Problem requirements
Within these entries, how many lines contain the word "watering"? Answer with the number alone.

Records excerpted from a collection

┄┄┄┄┄┄┄┄┄┄┄┄┄┄┄┄┄┄┄┄

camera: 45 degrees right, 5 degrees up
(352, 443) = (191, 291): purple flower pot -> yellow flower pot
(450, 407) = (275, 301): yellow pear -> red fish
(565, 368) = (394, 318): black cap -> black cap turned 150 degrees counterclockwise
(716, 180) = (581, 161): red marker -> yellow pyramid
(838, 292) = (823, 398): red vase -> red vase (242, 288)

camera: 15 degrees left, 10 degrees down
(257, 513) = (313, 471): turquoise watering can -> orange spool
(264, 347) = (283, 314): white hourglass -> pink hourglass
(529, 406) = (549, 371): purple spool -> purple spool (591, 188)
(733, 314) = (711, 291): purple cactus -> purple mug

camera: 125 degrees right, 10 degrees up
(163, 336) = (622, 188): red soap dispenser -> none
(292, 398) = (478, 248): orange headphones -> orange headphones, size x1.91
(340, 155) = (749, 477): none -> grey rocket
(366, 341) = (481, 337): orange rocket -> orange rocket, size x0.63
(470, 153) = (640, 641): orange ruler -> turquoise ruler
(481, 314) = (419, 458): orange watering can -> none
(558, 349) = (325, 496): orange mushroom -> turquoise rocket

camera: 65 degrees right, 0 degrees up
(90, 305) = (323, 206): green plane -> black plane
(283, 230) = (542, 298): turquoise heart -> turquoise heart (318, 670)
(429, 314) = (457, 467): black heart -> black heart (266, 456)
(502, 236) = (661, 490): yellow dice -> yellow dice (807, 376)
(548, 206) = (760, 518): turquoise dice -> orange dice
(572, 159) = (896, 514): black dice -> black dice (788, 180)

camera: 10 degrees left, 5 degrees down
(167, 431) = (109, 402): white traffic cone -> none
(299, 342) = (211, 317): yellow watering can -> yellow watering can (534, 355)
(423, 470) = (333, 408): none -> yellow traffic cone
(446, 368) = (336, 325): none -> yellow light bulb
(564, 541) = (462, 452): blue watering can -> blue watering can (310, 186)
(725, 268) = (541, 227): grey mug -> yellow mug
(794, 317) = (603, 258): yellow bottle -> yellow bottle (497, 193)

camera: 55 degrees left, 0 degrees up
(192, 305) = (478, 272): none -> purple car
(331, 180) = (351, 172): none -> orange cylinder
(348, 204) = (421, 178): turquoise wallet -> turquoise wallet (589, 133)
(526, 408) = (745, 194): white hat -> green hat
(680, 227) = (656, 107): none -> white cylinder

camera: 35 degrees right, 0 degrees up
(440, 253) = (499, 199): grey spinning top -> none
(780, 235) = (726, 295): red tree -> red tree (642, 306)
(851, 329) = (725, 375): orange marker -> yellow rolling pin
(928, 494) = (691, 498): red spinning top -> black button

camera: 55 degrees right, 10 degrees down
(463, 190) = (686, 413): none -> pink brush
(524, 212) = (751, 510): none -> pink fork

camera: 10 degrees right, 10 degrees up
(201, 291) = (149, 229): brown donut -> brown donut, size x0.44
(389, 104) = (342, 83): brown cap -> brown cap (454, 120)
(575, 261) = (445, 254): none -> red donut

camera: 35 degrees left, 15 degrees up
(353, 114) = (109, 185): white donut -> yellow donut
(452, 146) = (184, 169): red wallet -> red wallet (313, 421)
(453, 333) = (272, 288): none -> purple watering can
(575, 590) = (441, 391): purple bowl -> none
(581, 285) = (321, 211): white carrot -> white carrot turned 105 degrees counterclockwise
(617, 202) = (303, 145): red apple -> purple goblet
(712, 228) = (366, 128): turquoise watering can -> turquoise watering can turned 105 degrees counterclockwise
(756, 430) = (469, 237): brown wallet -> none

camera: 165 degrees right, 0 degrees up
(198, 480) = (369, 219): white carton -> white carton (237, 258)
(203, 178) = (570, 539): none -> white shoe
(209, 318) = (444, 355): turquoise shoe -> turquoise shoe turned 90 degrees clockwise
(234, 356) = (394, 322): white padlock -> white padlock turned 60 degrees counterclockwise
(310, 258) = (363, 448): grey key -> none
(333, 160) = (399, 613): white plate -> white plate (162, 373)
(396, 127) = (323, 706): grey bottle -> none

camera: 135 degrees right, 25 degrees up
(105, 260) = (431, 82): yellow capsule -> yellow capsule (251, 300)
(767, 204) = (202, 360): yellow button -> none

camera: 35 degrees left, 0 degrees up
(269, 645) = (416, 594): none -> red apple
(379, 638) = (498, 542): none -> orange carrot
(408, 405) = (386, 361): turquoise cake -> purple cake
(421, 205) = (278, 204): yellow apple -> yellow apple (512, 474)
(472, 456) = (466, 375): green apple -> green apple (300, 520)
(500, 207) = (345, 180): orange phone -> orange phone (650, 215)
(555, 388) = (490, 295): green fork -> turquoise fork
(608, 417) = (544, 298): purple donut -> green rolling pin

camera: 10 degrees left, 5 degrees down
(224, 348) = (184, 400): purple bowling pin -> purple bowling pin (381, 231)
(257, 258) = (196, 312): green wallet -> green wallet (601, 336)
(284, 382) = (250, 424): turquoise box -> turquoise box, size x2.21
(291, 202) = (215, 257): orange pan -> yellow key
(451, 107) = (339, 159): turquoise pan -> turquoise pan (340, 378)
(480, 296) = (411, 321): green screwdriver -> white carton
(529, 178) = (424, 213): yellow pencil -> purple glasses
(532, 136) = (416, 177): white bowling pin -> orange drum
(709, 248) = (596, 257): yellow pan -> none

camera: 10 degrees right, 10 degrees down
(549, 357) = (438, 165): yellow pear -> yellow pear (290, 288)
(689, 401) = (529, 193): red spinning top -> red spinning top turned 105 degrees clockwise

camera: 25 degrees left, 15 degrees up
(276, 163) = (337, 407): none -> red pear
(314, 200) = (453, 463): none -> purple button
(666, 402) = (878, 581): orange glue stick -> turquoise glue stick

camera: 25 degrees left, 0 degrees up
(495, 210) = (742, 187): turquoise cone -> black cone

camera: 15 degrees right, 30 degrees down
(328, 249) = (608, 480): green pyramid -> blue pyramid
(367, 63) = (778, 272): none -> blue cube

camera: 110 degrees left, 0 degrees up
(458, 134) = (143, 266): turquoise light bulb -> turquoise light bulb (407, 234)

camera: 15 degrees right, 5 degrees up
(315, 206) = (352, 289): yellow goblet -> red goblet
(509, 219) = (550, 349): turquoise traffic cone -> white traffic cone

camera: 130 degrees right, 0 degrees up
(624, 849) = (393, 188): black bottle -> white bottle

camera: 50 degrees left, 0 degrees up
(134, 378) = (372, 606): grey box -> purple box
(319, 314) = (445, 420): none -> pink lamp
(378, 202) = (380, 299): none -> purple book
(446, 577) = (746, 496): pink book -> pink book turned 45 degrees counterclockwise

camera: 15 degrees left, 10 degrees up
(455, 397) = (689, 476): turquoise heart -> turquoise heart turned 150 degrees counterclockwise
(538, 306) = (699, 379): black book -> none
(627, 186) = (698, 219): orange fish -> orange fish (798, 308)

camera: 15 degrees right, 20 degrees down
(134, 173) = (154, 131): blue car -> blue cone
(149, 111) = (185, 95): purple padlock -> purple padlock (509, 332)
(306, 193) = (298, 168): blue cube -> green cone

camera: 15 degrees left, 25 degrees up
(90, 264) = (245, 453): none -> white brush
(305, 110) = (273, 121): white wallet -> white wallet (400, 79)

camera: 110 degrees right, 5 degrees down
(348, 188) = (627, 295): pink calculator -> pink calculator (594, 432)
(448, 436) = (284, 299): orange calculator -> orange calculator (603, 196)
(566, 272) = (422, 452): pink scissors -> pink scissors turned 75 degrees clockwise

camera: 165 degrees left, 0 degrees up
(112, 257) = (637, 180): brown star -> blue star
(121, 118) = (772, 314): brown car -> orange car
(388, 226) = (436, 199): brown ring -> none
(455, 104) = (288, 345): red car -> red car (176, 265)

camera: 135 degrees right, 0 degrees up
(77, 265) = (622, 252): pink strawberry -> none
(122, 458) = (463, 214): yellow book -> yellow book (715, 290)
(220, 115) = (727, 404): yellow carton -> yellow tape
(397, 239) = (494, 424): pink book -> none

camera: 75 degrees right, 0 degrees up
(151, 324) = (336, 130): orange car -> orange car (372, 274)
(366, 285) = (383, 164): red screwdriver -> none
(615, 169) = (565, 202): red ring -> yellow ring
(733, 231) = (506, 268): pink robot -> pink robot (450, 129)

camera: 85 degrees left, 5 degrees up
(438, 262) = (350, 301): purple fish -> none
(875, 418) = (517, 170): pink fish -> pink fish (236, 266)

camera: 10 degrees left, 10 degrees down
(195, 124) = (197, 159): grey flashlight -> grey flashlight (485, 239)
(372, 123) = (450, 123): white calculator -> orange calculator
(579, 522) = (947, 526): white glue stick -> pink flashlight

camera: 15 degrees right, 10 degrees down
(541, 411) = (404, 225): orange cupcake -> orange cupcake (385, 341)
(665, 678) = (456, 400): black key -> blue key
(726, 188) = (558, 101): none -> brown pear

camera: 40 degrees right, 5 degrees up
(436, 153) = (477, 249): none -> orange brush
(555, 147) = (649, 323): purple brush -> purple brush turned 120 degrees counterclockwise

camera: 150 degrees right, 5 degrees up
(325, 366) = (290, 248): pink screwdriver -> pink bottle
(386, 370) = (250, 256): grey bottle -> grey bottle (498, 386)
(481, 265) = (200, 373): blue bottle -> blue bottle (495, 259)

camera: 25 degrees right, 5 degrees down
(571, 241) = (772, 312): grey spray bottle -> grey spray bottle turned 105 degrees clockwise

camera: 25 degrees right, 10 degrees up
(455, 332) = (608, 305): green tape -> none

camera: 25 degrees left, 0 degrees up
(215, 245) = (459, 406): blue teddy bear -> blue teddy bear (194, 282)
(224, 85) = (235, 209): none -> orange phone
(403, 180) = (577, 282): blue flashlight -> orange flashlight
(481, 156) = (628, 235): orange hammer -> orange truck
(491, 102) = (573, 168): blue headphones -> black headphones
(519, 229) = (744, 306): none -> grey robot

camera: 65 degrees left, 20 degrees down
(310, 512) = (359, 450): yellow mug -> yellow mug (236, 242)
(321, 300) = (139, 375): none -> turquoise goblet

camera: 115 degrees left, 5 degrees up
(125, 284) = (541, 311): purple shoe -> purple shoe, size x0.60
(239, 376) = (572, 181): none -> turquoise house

┄┄┄┄┄┄┄┄┄┄┄┄┄┄┄┄┄┄┄┄

Answer for the task
6